[MATERIAL FOR THE TASK — start]

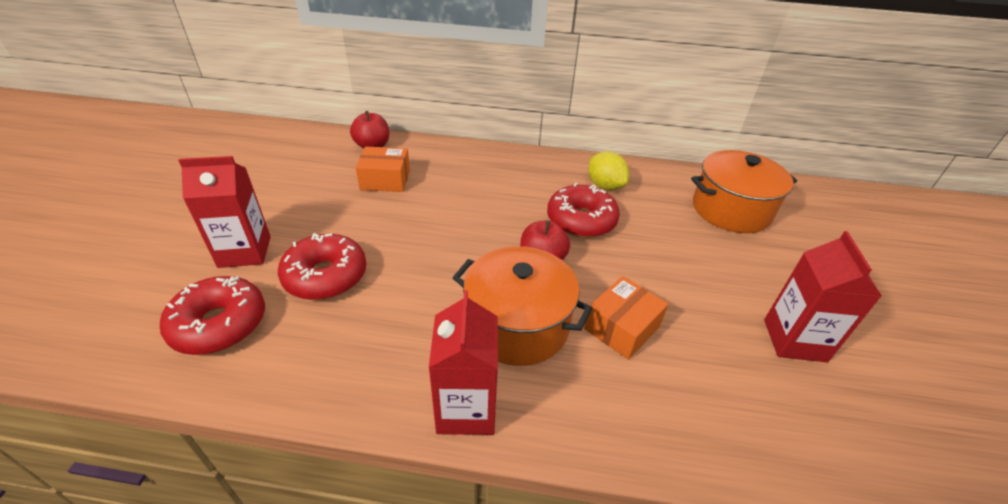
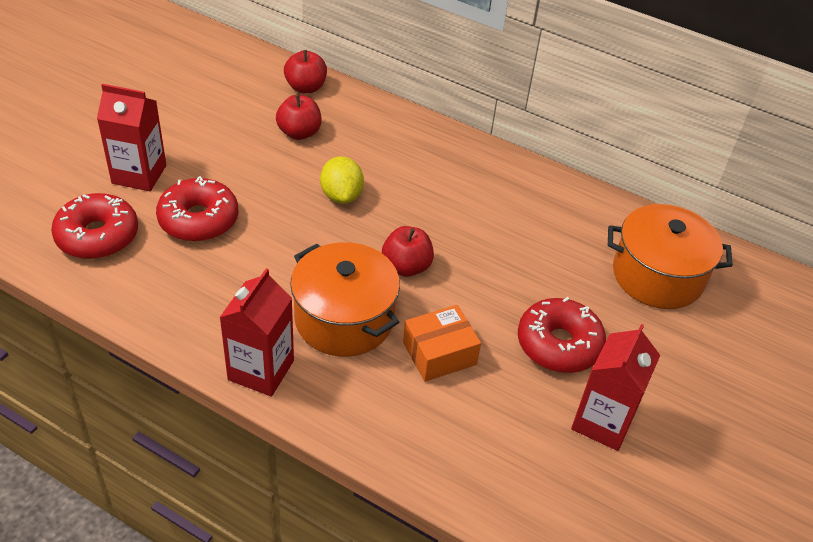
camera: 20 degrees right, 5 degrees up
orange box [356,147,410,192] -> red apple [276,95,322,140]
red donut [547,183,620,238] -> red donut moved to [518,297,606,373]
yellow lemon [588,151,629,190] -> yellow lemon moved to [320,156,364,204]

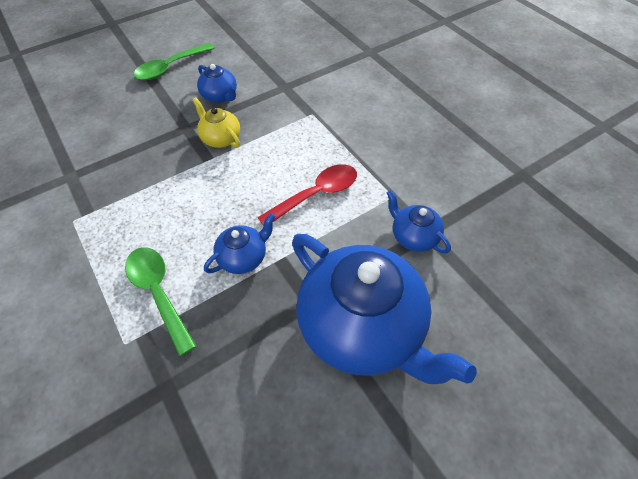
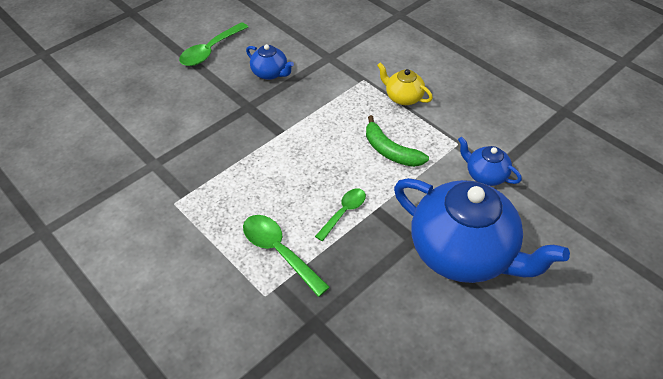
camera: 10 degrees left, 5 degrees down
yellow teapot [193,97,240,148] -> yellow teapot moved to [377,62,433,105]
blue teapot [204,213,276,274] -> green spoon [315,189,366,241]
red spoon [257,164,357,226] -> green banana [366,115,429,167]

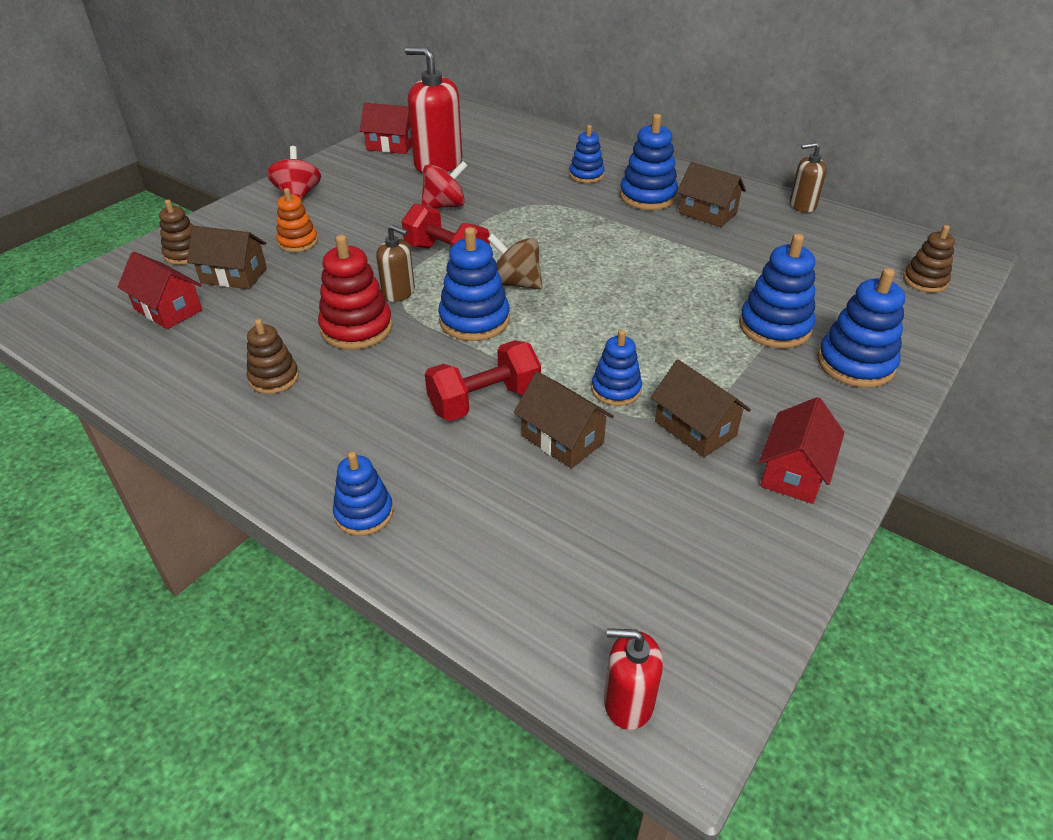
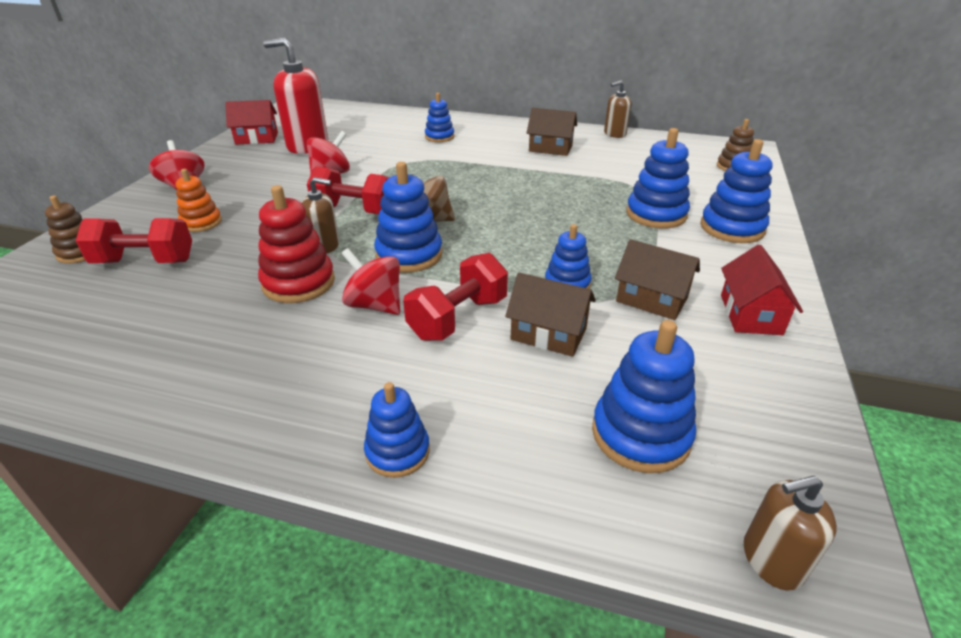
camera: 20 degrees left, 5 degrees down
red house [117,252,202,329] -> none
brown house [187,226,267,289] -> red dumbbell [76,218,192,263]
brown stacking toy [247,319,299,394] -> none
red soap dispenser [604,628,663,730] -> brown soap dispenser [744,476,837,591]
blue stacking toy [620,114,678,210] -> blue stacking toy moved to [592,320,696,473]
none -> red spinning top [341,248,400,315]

[MATERIAL FOR THE TASK — finish]

YOUR GOAL ::
Please return, exactly and with pictures omitted, the lines from the line holding "camera: 10 degrees left, 5 degrees down" through the end of the data above, inclusive.

PROBLEM SOLUTION ::
camera: 10 degrees left, 5 degrees down
yellow teapot [193,97,240,148] -> yellow teapot moved to [377,62,433,105]
blue teapot [204,213,276,274] -> green spoon [315,189,366,241]
red spoon [257,164,357,226] -> green banana [366,115,429,167]

camera: 20 degrees left, 5 degrees down
red house [117,252,202,329] -> none
brown house [187,226,267,289] -> red dumbbell [76,218,192,263]
brown stacking toy [247,319,299,394] -> none
red soap dispenser [604,628,663,730] -> brown soap dispenser [744,476,837,591]
blue stacking toy [620,114,678,210] -> blue stacking toy moved to [592,320,696,473]
none -> red spinning top [341,248,400,315]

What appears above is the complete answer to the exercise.